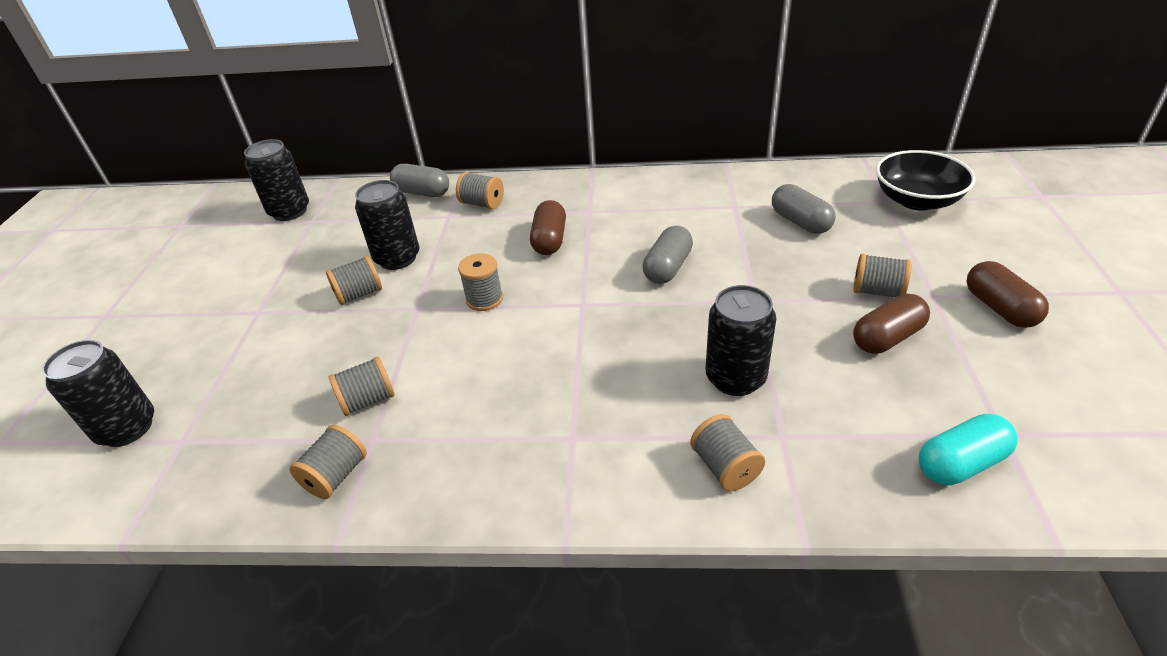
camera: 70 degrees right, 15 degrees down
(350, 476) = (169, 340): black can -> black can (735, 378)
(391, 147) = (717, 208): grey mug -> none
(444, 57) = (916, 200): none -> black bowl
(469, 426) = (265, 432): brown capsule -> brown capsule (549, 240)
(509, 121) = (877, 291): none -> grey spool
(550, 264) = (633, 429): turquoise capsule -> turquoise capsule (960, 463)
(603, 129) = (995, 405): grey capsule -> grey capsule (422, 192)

*****

EXERCISE DETAILS: If a line of the data contains "capsule", copy it out.

RESPONSE TO THE TASK:
(469, 426) = (265, 432): brown capsule -> brown capsule (549, 240)
(550, 264) = (633, 429): turquoise capsule -> turquoise capsule (960, 463)
(603, 129) = (995, 405): grey capsule -> grey capsule (422, 192)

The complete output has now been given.